### Colored geometric primitive data
-=-=-

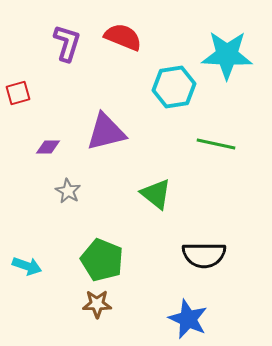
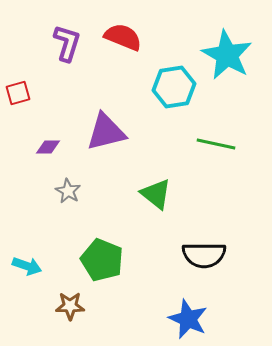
cyan star: rotated 27 degrees clockwise
brown star: moved 27 px left, 2 px down
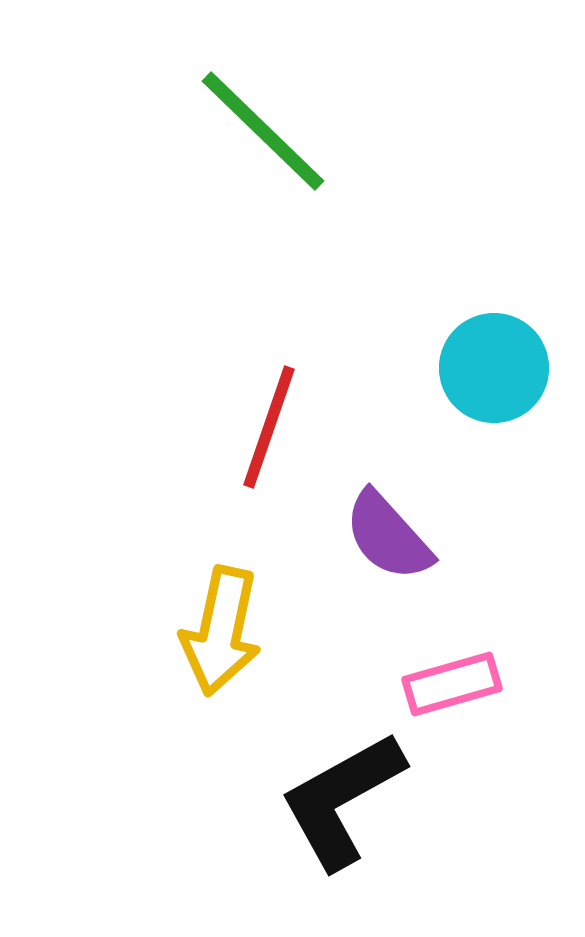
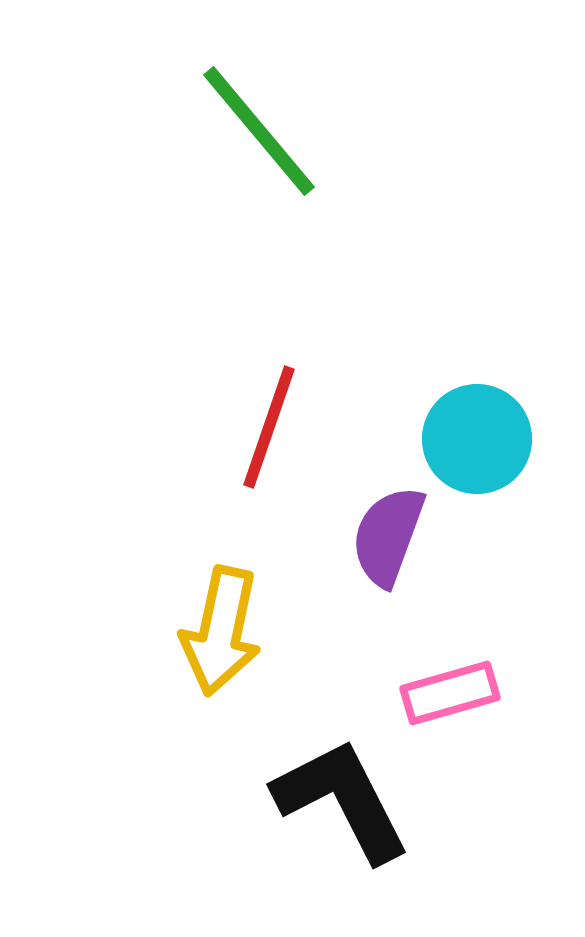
green line: moved 4 px left; rotated 6 degrees clockwise
cyan circle: moved 17 px left, 71 px down
purple semicircle: rotated 62 degrees clockwise
pink rectangle: moved 2 px left, 9 px down
black L-shape: rotated 92 degrees clockwise
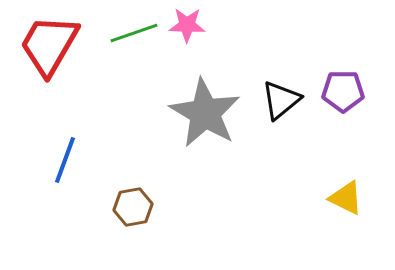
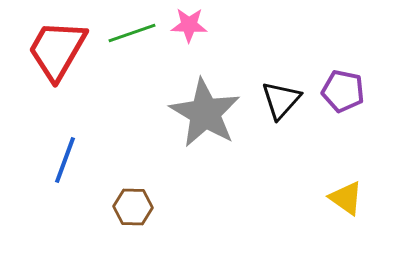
pink star: moved 2 px right
green line: moved 2 px left
red trapezoid: moved 8 px right, 5 px down
purple pentagon: rotated 12 degrees clockwise
black triangle: rotated 9 degrees counterclockwise
yellow triangle: rotated 9 degrees clockwise
brown hexagon: rotated 12 degrees clockwise
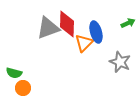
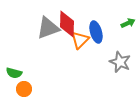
orange triangle: moved 4 px left, 3 px up
orange circle: moved 1 px right, 1 px down
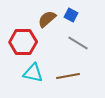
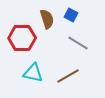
brown semicircle: rotated 114 degrees clockwise
red hexagon: moved 1 px left, 4 px up
brown line: rotated 20 degrees counterclockwise
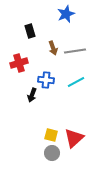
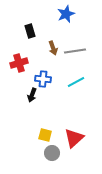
blue cross: moved 3 px left, 1 px up
yellow square: moved 6 px left
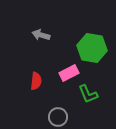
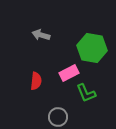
green L-shape: moved 2 px left, 1 px up
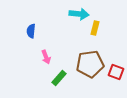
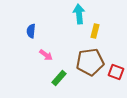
cyan arrow: rotated 102 degrees counterclockwise
yellow rectangle: moved 3 px down
pink arrow: moved 2 px up; rotated 32 degrees counterclockwise
brown pentagon: moved 2 px up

-=-=-

### Task details
Leaving each picture behind, please give again exactly the lines above from the one with "red hexagon: moved 1 px left, 4 px up" through the one with "pink arrow: moved", both included, and no others.

### Exercise answer
red hexagon: moved 1 px left, 4 px up
brown line: rotated 20 degrees counterclockwise
blue cross: moved 3 px left, 1 px up
yellow square: moved 6 px left
green L-shape: moved 2 px left, 1 px up
cyan arrow: rotated 102 degrees counterclockwise
yellow rectangle: moved 3 px down
pink arrow: moved 2 px up; rotated 32 degrees counterclockwise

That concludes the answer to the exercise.